* DATASET EXCERPTS *

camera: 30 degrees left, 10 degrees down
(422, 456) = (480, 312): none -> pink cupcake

---

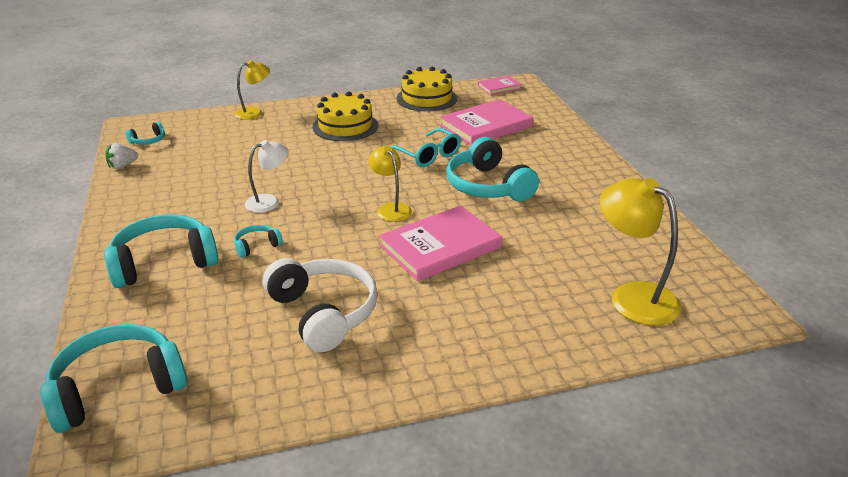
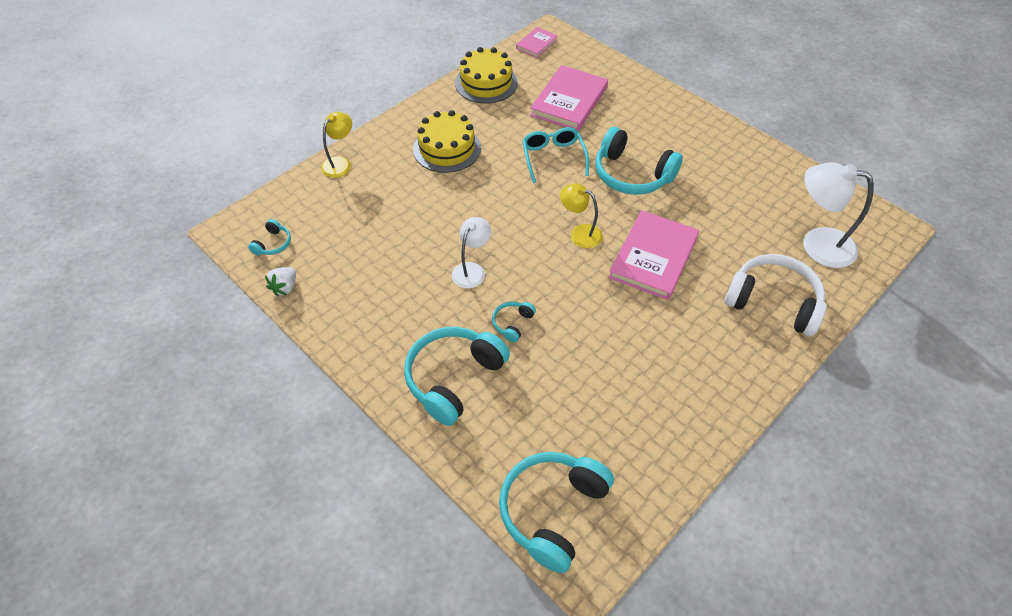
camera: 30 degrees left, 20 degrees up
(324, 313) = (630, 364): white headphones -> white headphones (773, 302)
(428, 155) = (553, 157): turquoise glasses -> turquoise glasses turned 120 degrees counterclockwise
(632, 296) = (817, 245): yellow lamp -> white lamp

* EXERCISE BRIEF *
Give back, word for word, only the lines above from the line holding "camera: 30 degrees left, 10 degrees down" to the line holding "(422, 456) = (480, 312): none -> pink cupcake", both included.

* RESPONSE TO THE TASK *
camera: 30 degrees left, 10 degrees down
(422, 456) = (480, 312): none -> pink cupcake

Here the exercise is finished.